- **ABOUT THIS TASK**:
Leave the images out and repeat the data exactly as given.
PROVIDED DATA: Begin
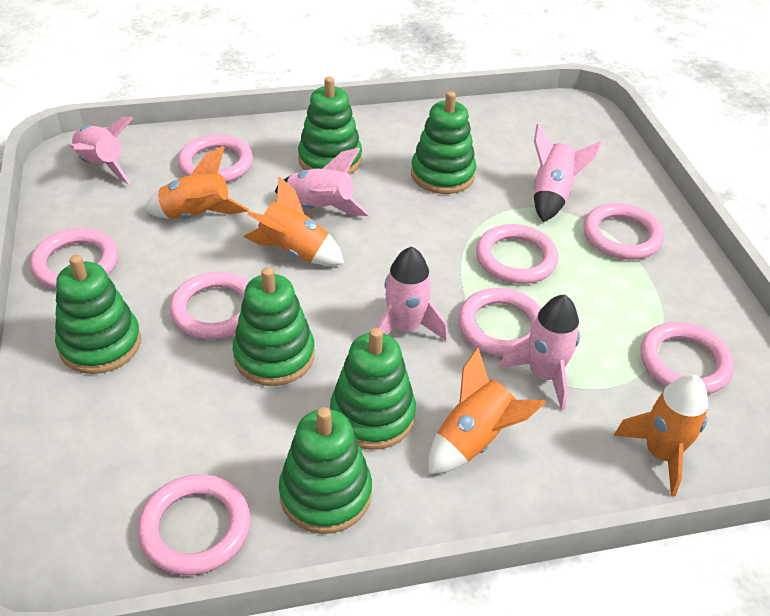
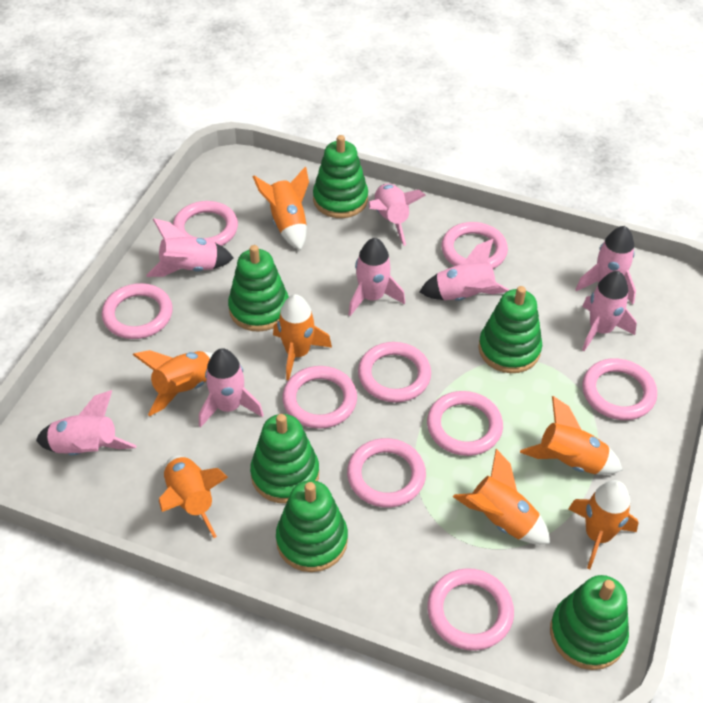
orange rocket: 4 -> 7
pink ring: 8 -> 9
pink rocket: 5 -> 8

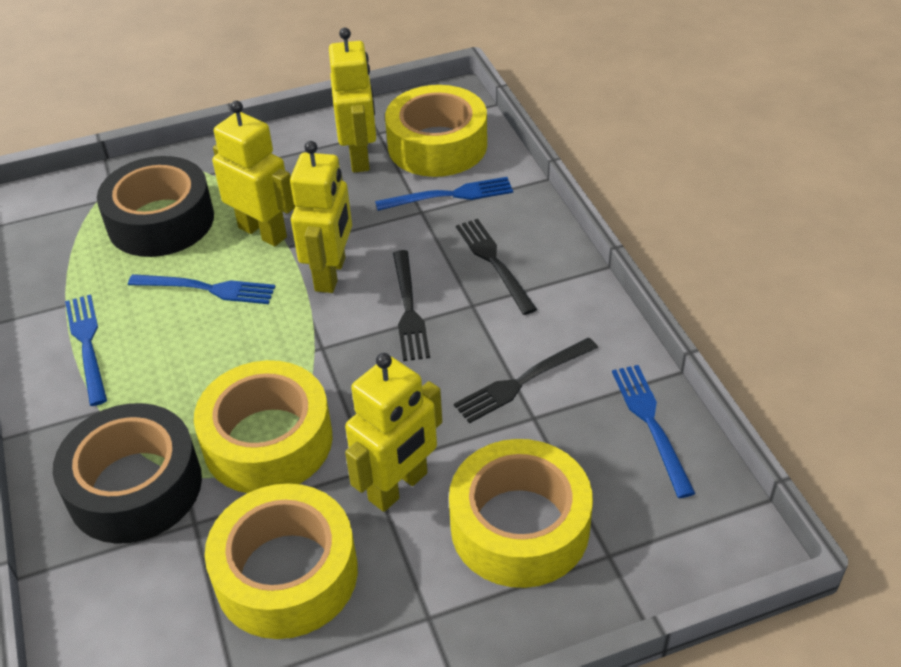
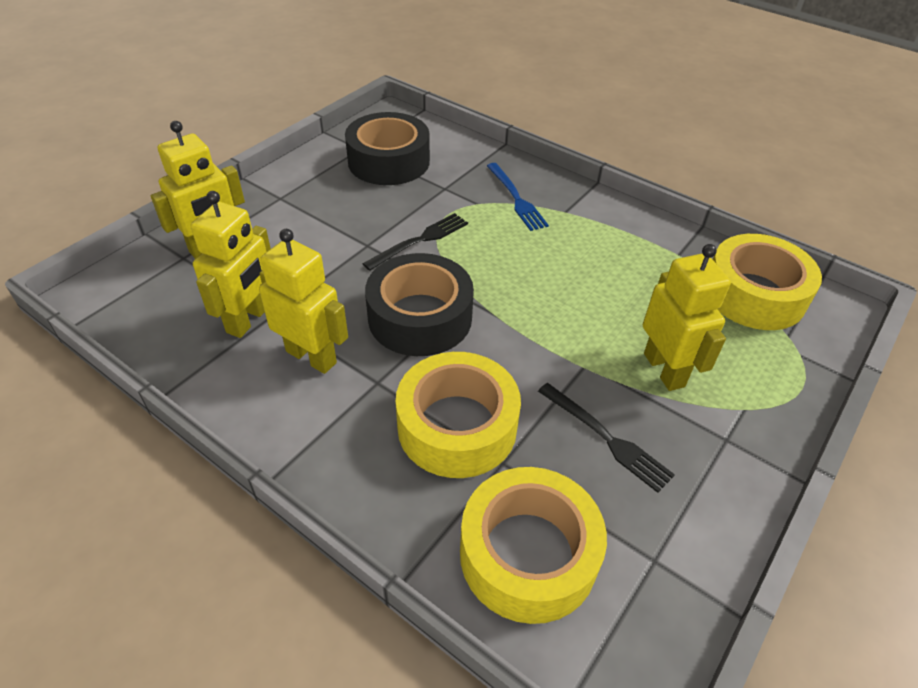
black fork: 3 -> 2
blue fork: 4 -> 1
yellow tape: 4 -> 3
PROVIDED DATA: End
- **REPLY TO THE TASK**:
orange rocket: 4 -> 7
pink ring: 8 -> 9
pink rocket: 5 -> 8

black fork: 3 -> 2
blue fork: 4 -> 1
yellow tape: 4 -> 3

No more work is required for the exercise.